■ **EXERCISE MATERIALS**
****

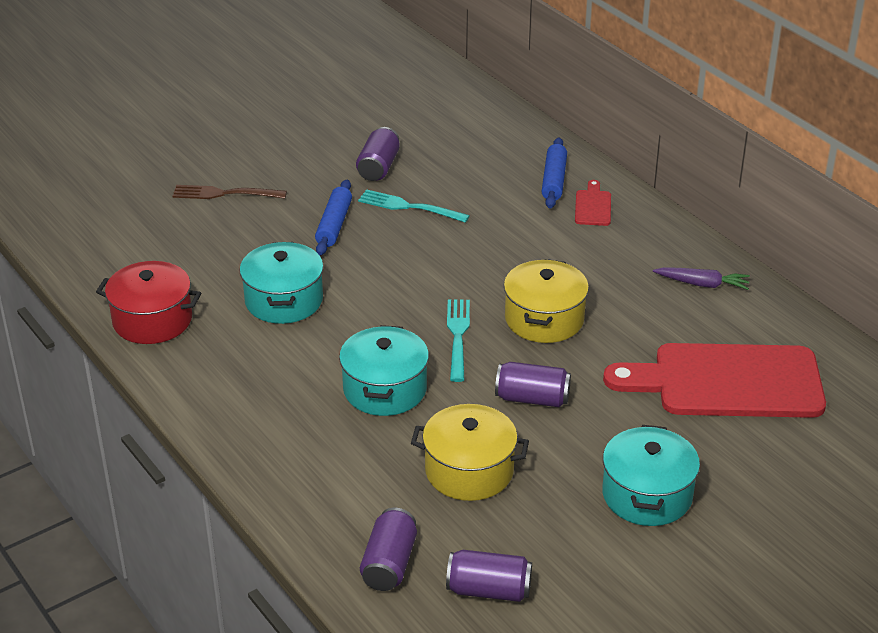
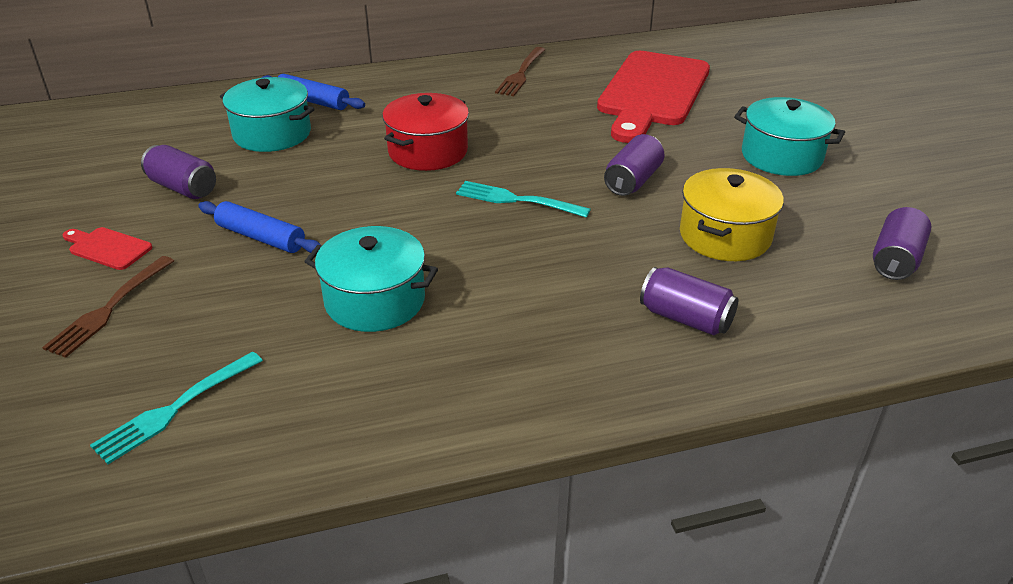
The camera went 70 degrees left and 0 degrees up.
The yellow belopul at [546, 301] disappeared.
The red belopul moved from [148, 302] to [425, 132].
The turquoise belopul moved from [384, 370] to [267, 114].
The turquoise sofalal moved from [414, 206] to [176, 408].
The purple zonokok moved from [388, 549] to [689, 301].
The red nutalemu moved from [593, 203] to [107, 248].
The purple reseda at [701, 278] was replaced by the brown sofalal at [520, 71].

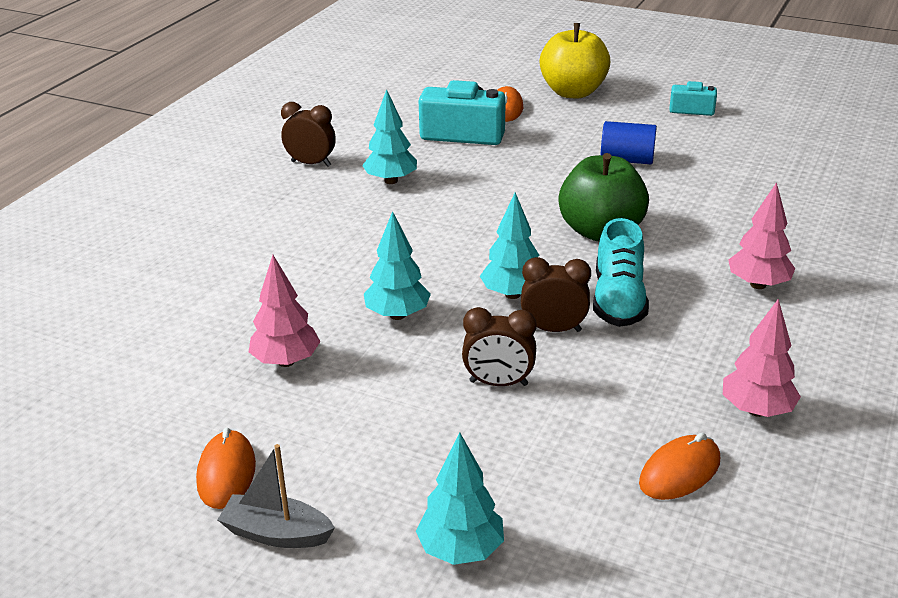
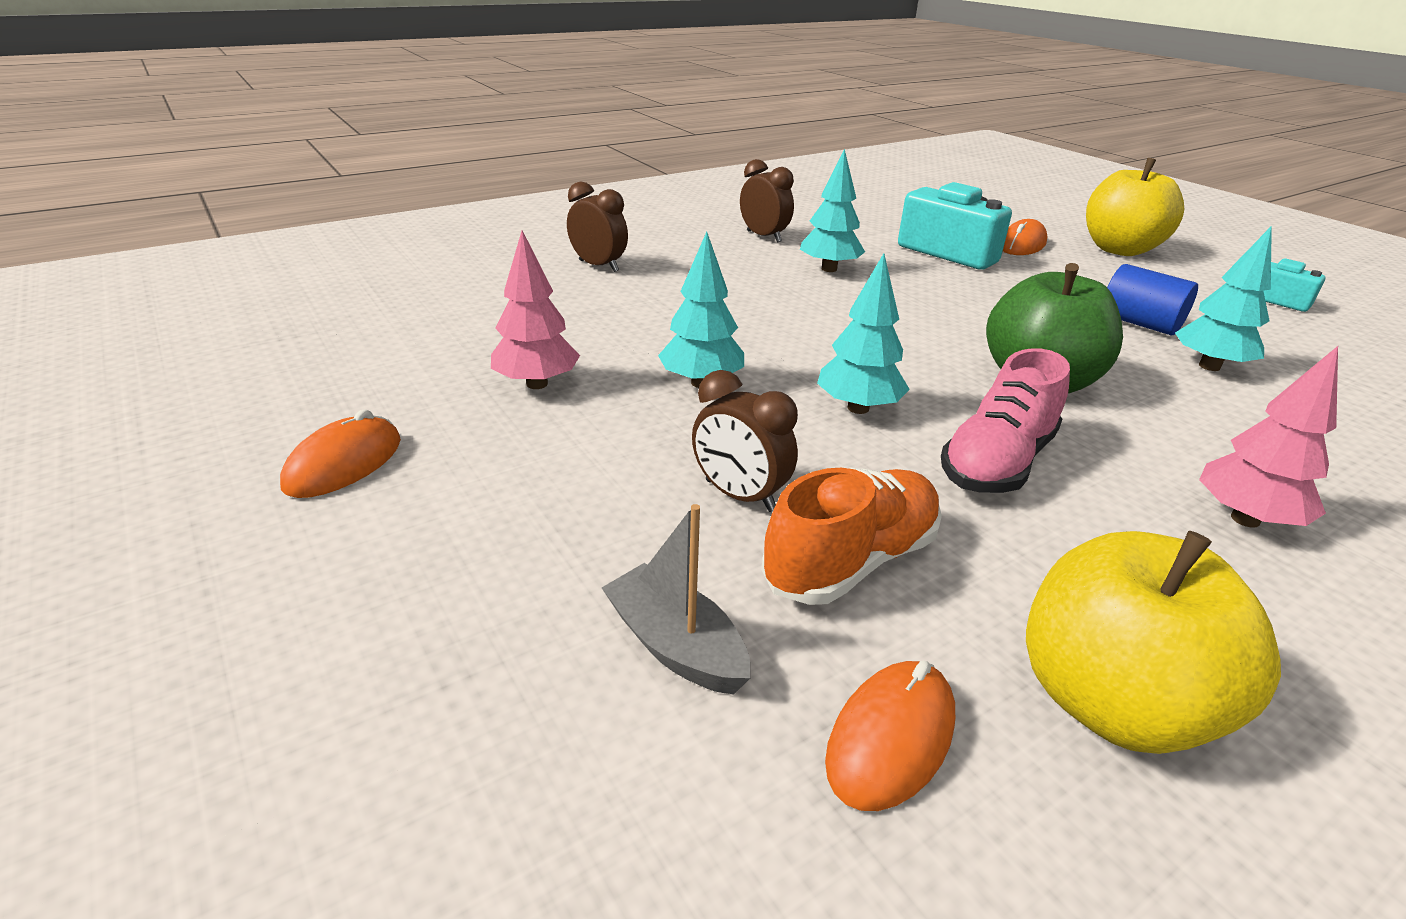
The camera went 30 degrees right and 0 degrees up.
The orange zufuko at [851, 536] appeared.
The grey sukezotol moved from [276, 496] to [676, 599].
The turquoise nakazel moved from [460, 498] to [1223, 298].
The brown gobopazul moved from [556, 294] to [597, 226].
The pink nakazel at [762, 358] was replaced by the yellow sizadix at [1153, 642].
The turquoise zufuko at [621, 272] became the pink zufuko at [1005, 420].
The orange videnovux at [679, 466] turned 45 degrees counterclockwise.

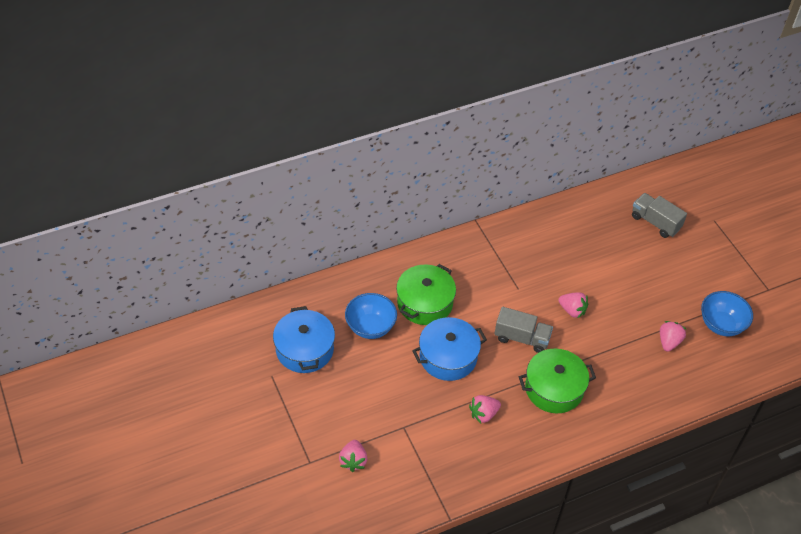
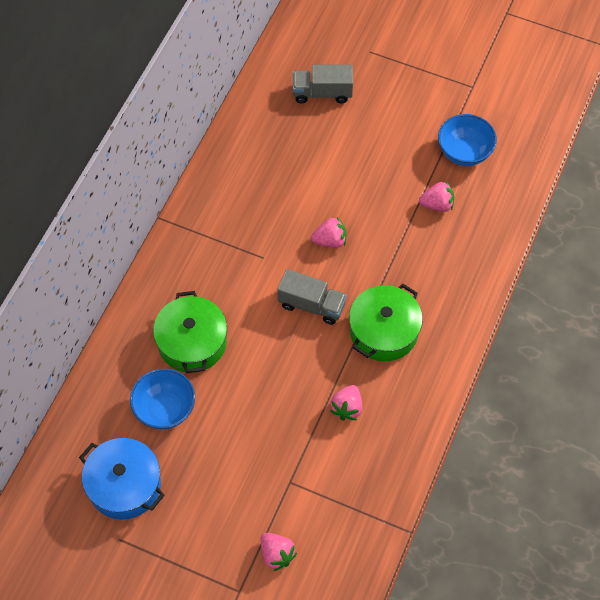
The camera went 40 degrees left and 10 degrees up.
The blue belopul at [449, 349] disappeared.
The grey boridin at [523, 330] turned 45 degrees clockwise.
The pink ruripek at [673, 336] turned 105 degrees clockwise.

****

■ **REQUIRED WORK**
Apart from the images, print all the material above exactly as given.

■ **SOLUTION FOR THIS PROBLEM**
The camera went 70 degrees left and 0 degrees up.
The yellow belopul at [546, 301] disappeared.
The red belopul moved from [148, 302] to [425, 132].
The turquoise belopul moved from [384, 370] to [267, 114].
The turquoise sofalal moved from [414, 206] to [176, 408].
The purple zonokok moved from [388, 549] to [689, 301].
The red nutalemu moved from [593, 203] to [107, 248].
The purple reseda at [701, 278] was replaced by the brown sofalal at [520, 71].

The camera went 30 degrees right and 0 degrees up.
The orange zufuko at [851, 536] appeared.
The grey sukezotol moved from [276, 496] to [676, 599].
The turquoise nakazel moved from [460, 498] to [1223, 298].
The brown gobopazul moved from [556, 294] to [597, 226].
The pink nakazel at [762, 358] was replaced by the yellow sizadix at [1153, 642].
The turquoise zufuko at [621, 272] became the pink zufuko at [1005, 420].
The orange videnovux at [679, 466] turned 45 degrees counterclockwise.

The camera went 40 degrees left and 10 degrees up.
The blue belopul at [449, 349] disappeared.
The grey boridin at [523, 330] turned 45 degrees clockwise.
The pink ruripek at [673, 336] turned 105 degrees clockwise.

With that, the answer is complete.